> WHAT THE TASK REQUIRES
Give the data below again exactly as it stands. Omit the pictures.

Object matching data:
►
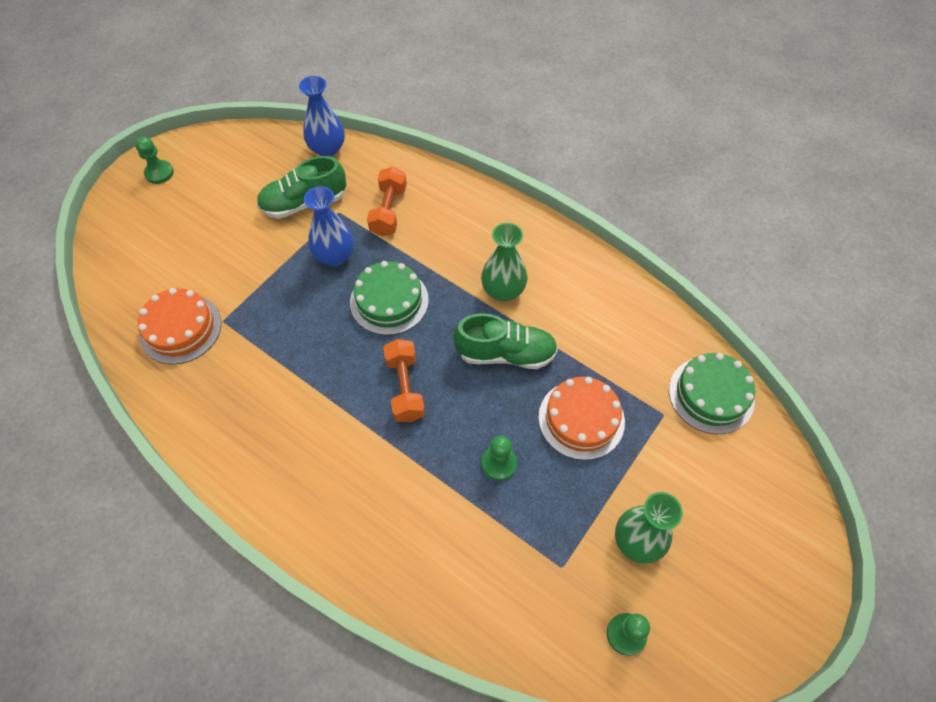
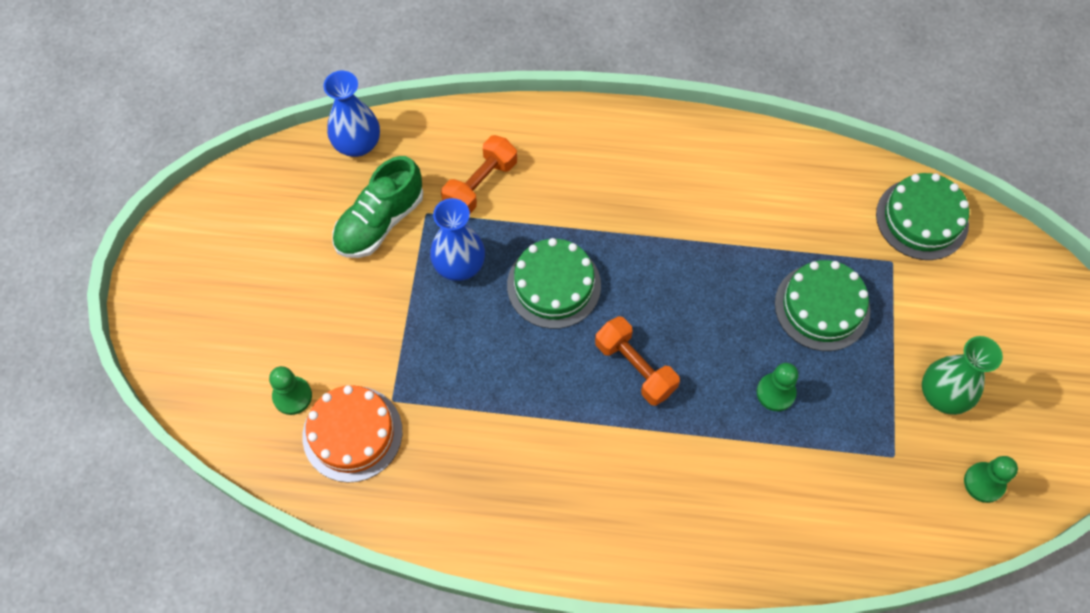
camera: 30 degrees left, 5 degrees up
(159, 173) = (179, 270): green pawn -> green pawn (292, 396)
(388, 211) = (480, 184): orange dumbbell -> orange dumbbell turned 60 degrees clockwise
(503, 290) = (661, 213): green vase -> none
(505, 353) = (708, 279): green shoe -> none
(581, 419) = (822, 307): orange cake -> green cake

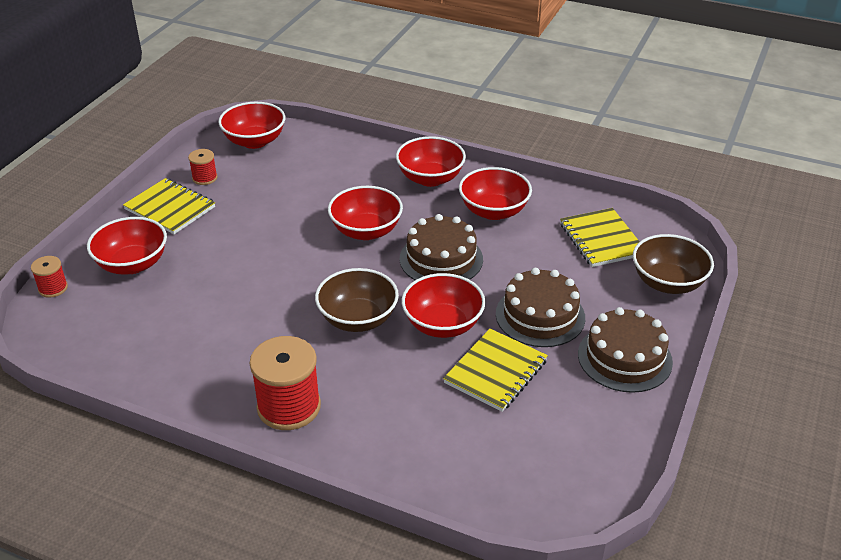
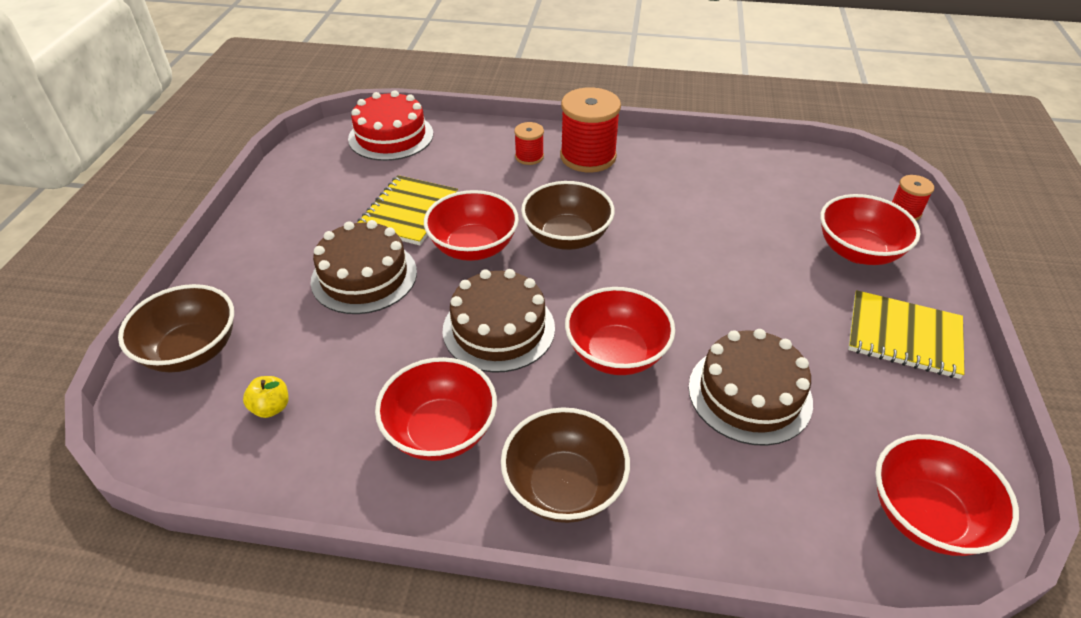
camera: 165 degrees right, 5 degrees up
(204, 178) = (917, 403): red spool -> red spool (529, 157)
(430, 178) = (564, 486): red bowl -> brown bowl
(505, 487) = (391, 136): none -> red cake
(601, 239) = (271, 407): yellow notebook -> yellow apple
(624, 358) = (272, 247): brown cake -> brown cake (749, 394)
◄
> RESPONSE
camera: 30 degrees left, 5 degrees up
(159, 173) = (179, 270): green pawn -> green pawn (292, 396)
(388, 211) = (480, 184): orange dumbbell -> orange dumbbell turned 60 degrees clockwise
(503, 290) = (661, 213): green vase -> none
(505, 353) = (708, 279): green shoe -> none
(581, 419) = (822, 307): orange cake -> green cake

camera: 165 degrees right, 5 degrees up
(204, 178) = (917, 403): red spool -> red spool (529, 157)
(430, 178) = (564, 486): red bowl -> brown bowl
(505, 487) = (391, 136): none -> red cake
(601, 239) = (271, 407): yellow notebook -> yellow apple
(624, 358) = (272, 247): brown cake -> brown cake (749, 394)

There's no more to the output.